▸ TASK DETAILS: Give back the data below exactly, with every line kept the same.

▸ RECORDS FOR PROCESSING:
# # # # # # #

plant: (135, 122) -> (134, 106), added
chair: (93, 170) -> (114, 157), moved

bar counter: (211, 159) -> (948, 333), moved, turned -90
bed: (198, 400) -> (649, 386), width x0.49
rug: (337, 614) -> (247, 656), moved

# # # # # # #

▸ REPLY TO THE TASK:
plant: (135, 122) -> (134, 106), added
chair: (93, 170) -> (114, 157), moved

bar counter: (211, 159) -> (948, 333), moved, turned -90
bed: (198, 400) -> (649, 386), width x0.49
rug: (337, 614) -> (247, 656), moved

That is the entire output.